### INSTRUCTIONS FOR THE TASK
Looking at each line of the data below, tally those that contain the word "AGND" and give only the total.

### Dataset items
------------------------------------------------

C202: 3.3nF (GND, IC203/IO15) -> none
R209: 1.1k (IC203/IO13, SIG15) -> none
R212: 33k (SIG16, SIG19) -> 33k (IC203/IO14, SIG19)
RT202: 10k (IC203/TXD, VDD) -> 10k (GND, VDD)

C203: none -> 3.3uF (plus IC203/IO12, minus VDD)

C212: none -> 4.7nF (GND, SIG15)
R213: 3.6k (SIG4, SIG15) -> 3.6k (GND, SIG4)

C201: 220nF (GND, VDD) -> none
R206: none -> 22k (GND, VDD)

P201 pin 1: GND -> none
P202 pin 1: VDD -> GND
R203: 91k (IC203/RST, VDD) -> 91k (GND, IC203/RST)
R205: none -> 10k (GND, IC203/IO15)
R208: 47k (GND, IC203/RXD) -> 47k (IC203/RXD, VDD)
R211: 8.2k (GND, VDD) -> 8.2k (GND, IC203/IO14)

------------------------------------------------

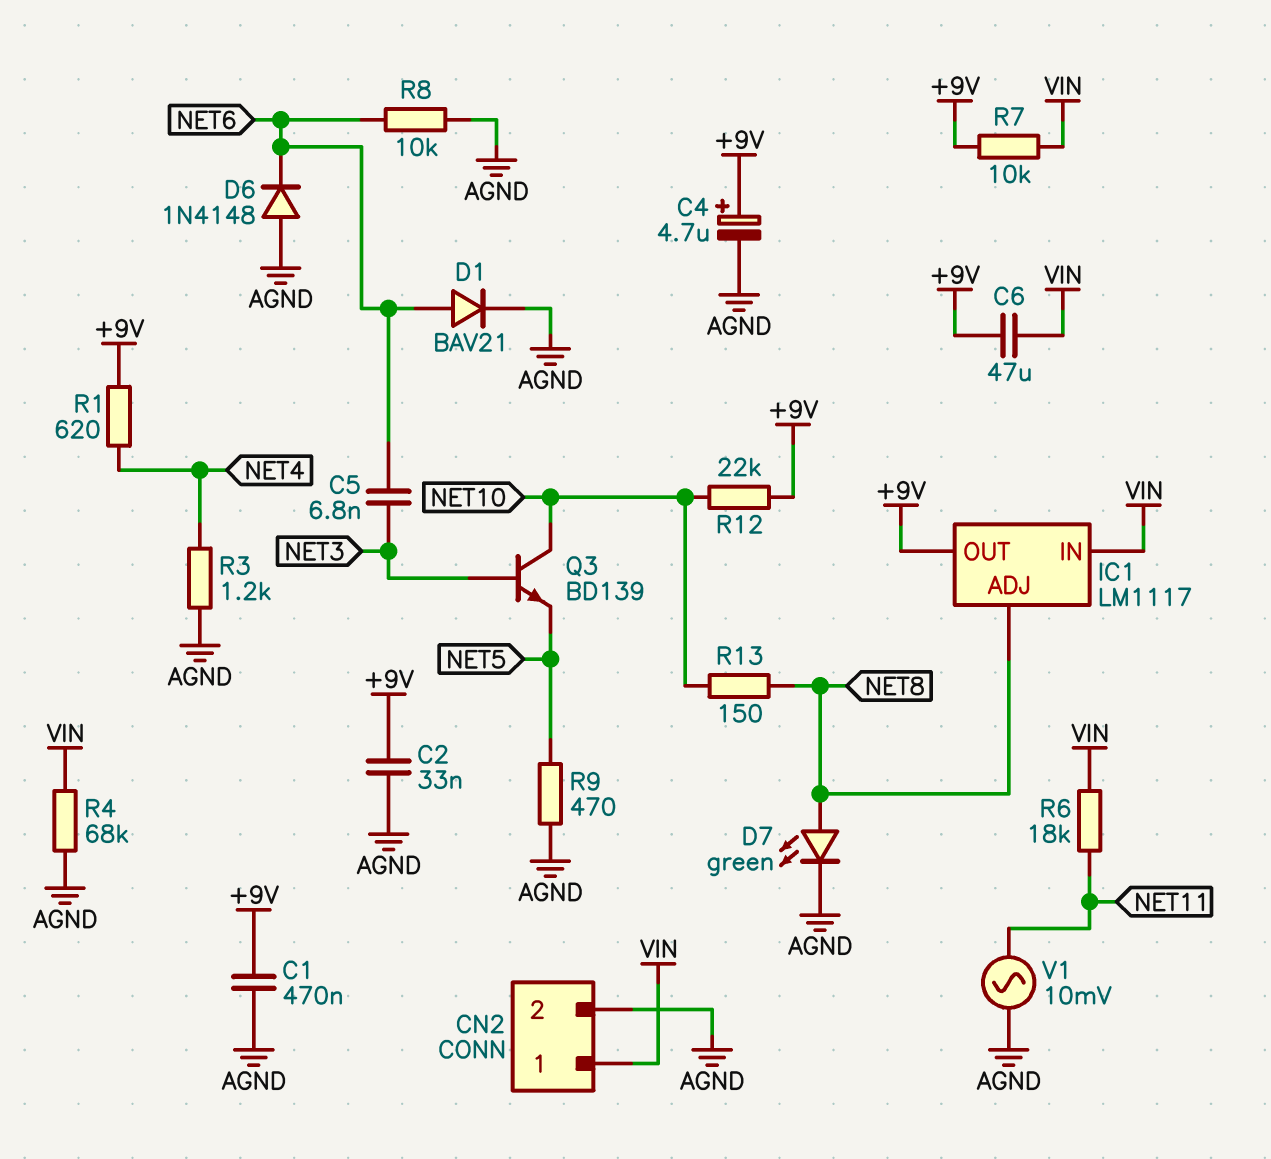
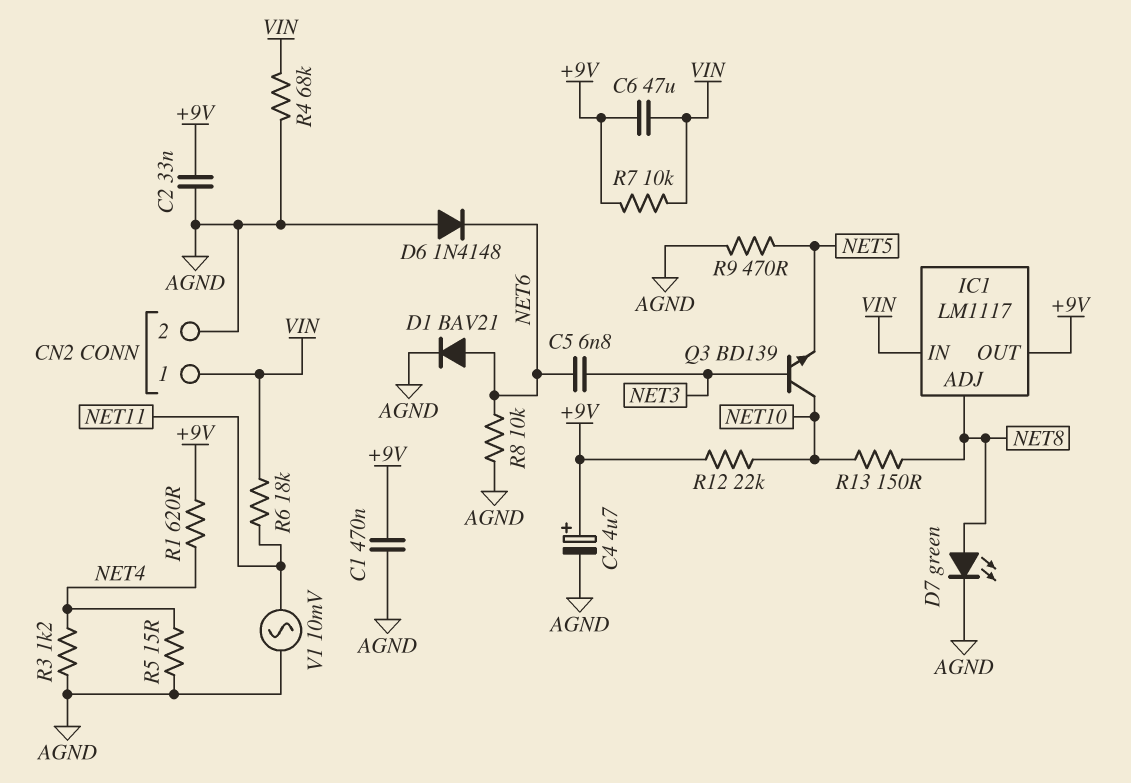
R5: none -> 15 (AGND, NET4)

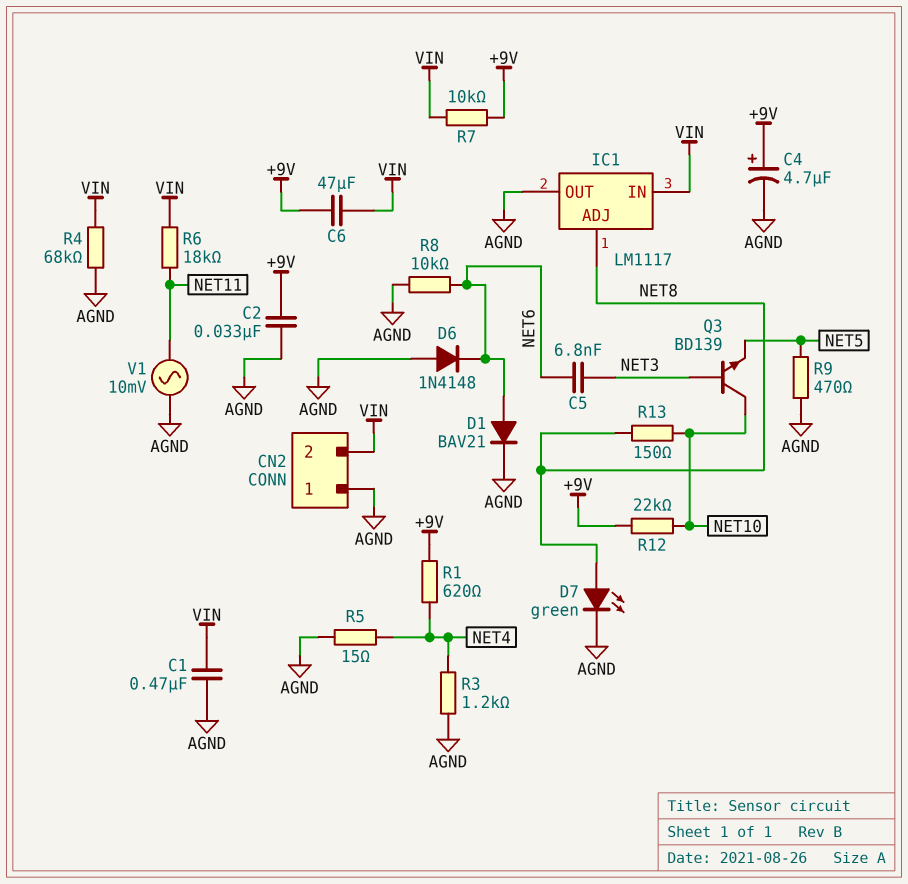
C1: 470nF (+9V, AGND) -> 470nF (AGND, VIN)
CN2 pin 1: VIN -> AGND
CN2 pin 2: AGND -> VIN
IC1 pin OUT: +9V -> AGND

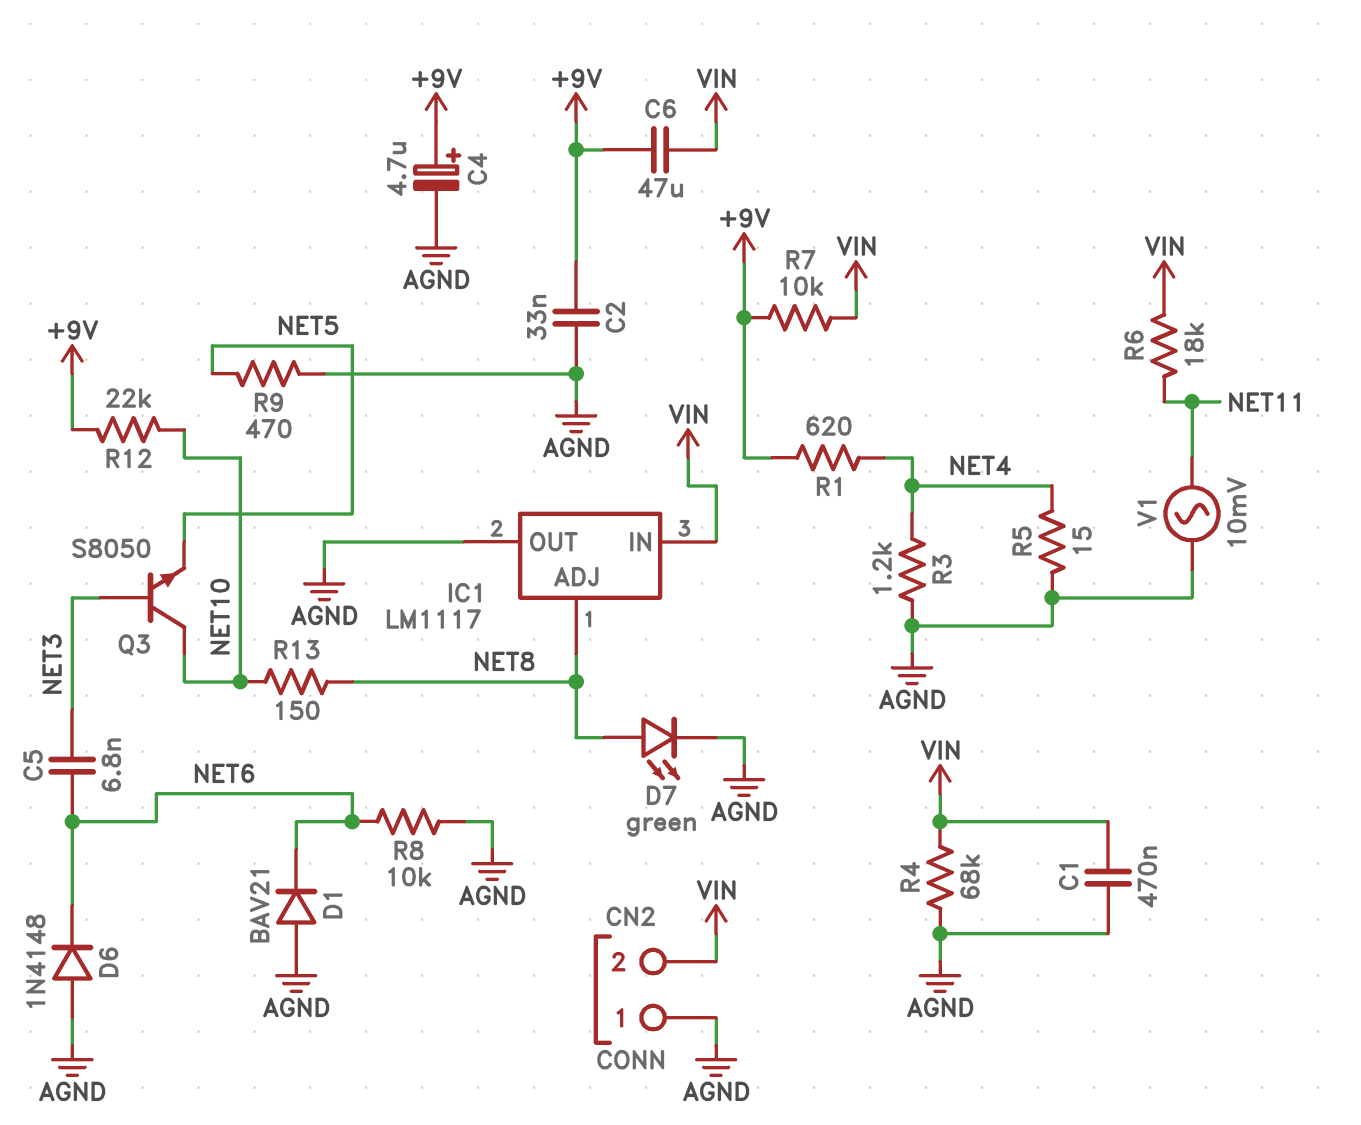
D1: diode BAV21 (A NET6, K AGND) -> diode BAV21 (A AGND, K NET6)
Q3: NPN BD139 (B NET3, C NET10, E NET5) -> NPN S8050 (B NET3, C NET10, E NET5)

------------------------------------------------

### WRITTEN SOLUTION
6